___ DATA FOR THE TASK ___

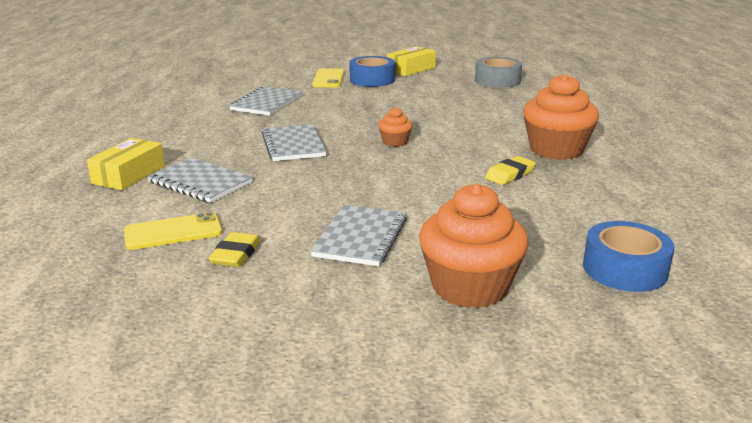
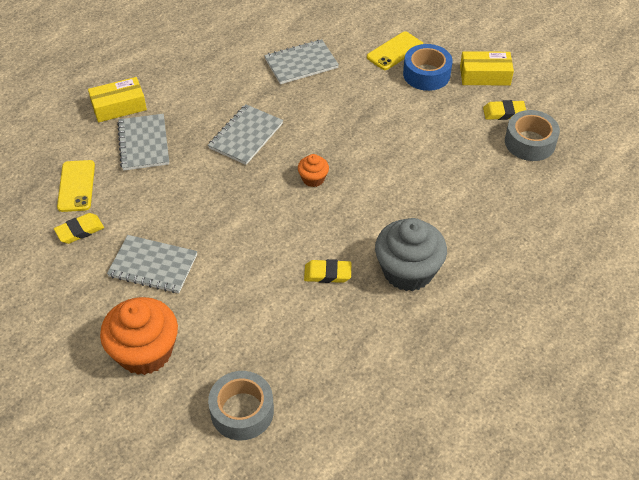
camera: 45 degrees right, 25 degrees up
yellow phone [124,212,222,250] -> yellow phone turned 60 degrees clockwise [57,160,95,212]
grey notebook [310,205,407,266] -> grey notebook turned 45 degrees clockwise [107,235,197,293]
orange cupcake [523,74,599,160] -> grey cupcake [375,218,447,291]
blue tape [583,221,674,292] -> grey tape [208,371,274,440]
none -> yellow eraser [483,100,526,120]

___

▶ **TASK TO CARRY OUT**
Every entry should be written out word for word, except for its pictures.

▶ **RESPONSE**
camera: 45 degrees right, 25 degrees up
yellow phone [124,212,222,250] -> yellow phone turned 60 degrees clockwise [57,160,95,212]
grey notebook [310,205,407,266] -> grey notebook turned 45 degrees clockwise [107,235,197,293]
orange cupcake [523,74,599,160] -> grey cupcake [375,218,447,291]
blue tape [583,221,674,292] -> grey tape [208,371,274,440]
none -> yellow eraser [483,100,526,120]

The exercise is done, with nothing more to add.